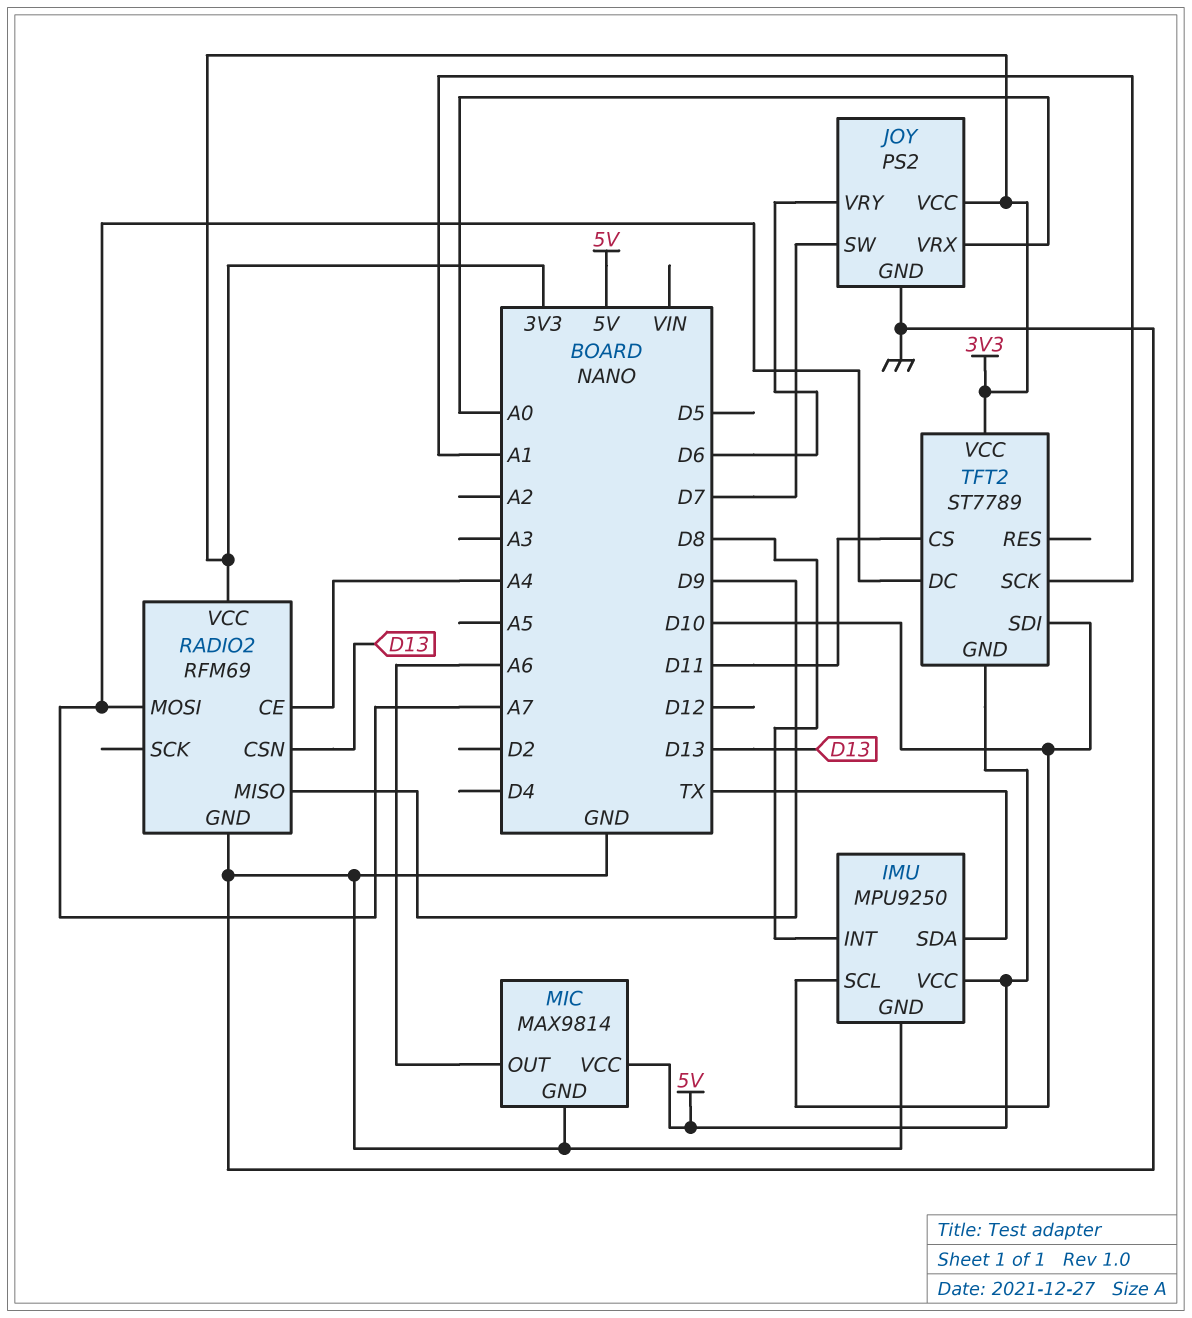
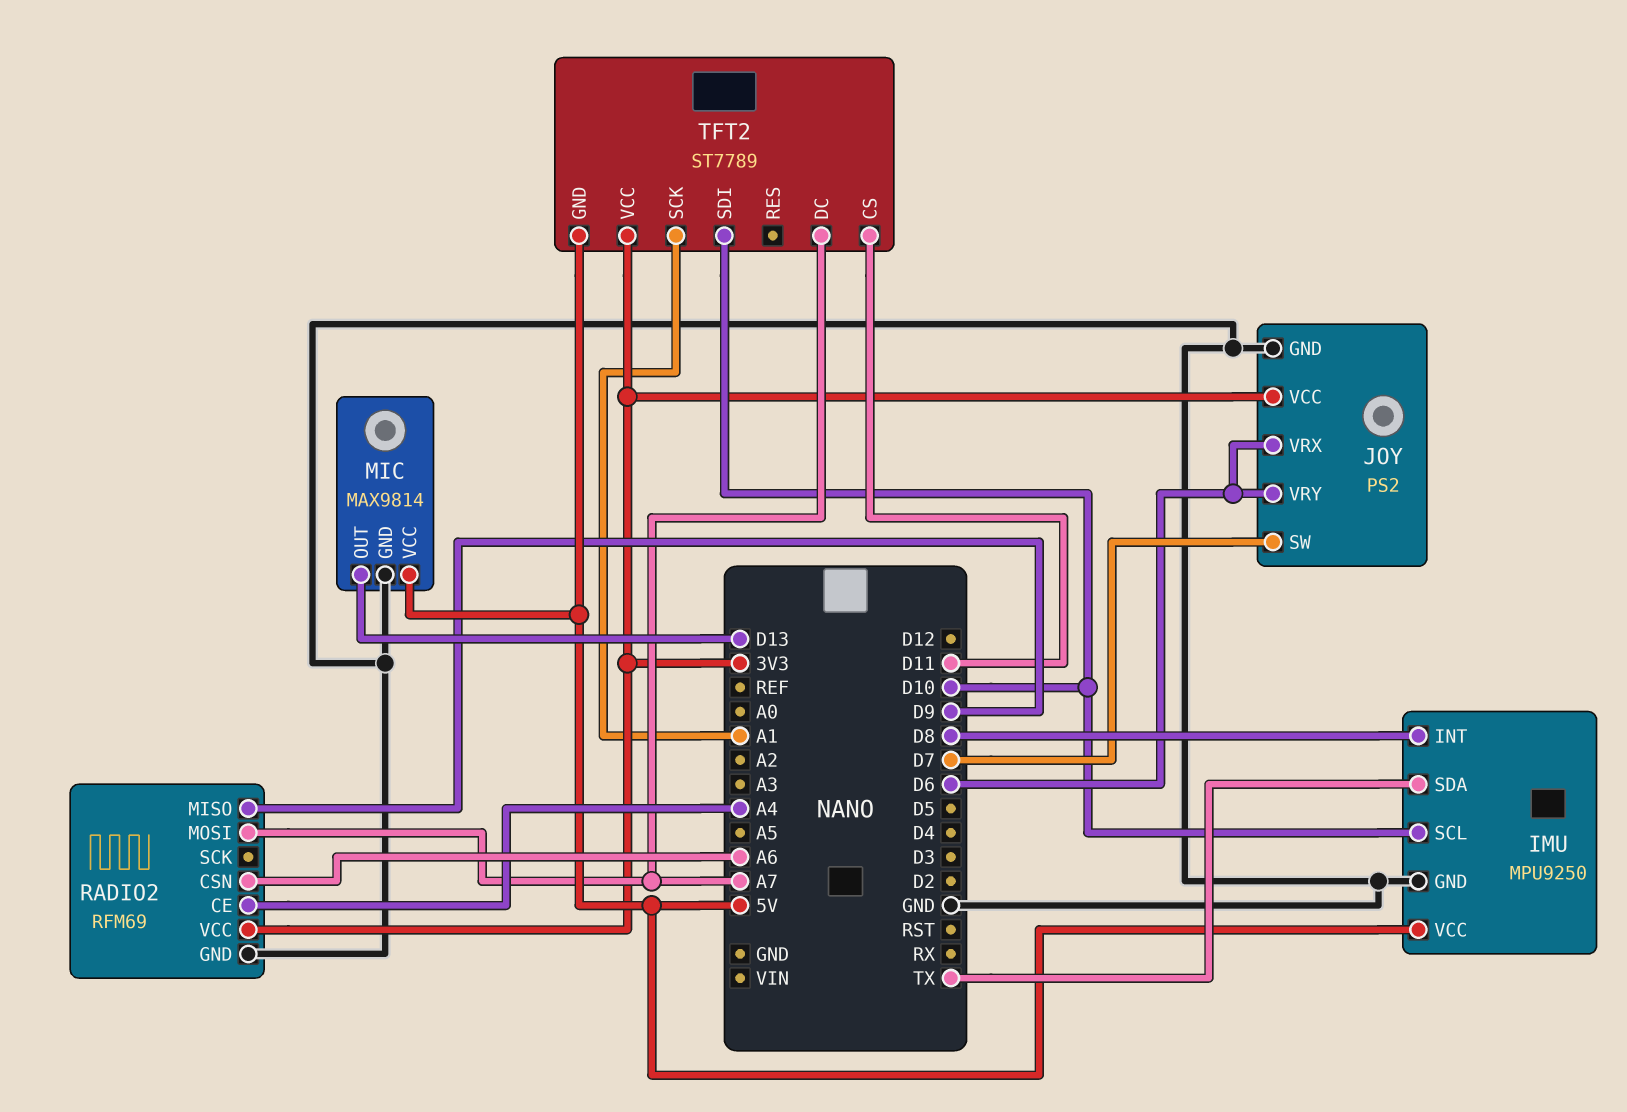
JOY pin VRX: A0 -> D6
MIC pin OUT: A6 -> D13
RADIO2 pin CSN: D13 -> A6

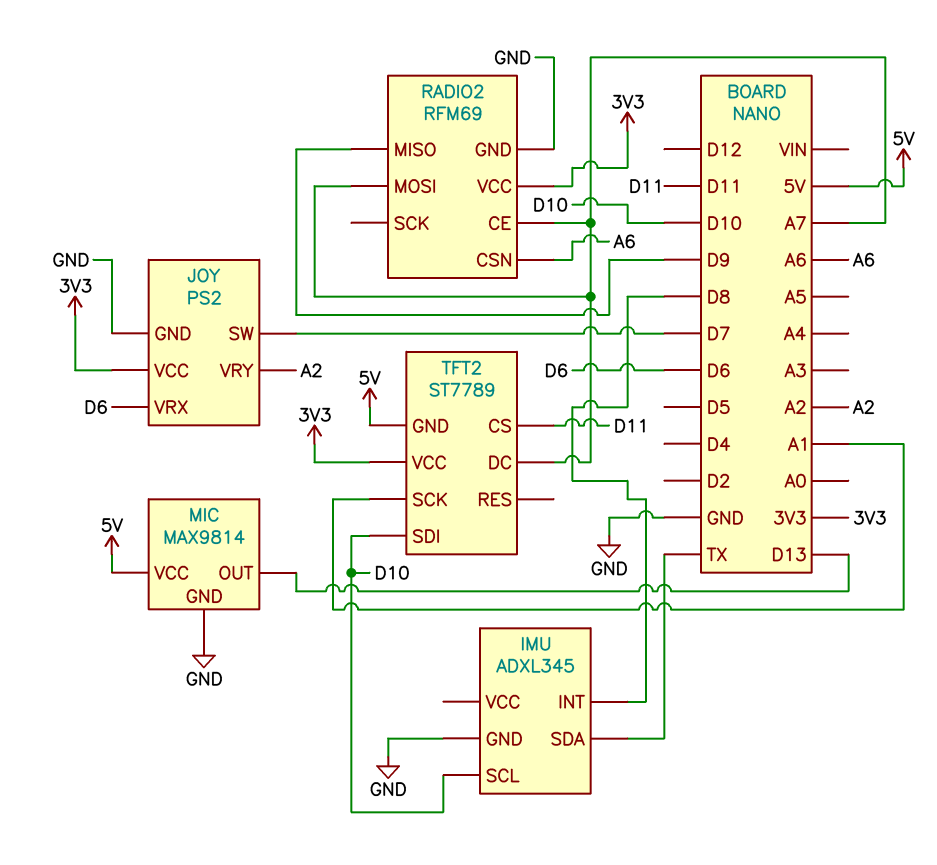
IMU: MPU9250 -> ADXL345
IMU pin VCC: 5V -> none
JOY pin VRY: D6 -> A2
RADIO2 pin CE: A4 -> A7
..............................
* **What you are asked to do**
From the material above, set down each entry exactly, but exclude the pictures.

* **Output for this exercise**
JOY pin VRX: A0 -> D6
MIC pin OUT: A6 -> D13
RADIO2 pin CSN: D13 -> A6

IMU: MPU9250 -> ADXL345
IMU pin VCC: 5V -> none
JOY pin VRY: D6 -> A2
RADIO2 pin CE: A4 -> A7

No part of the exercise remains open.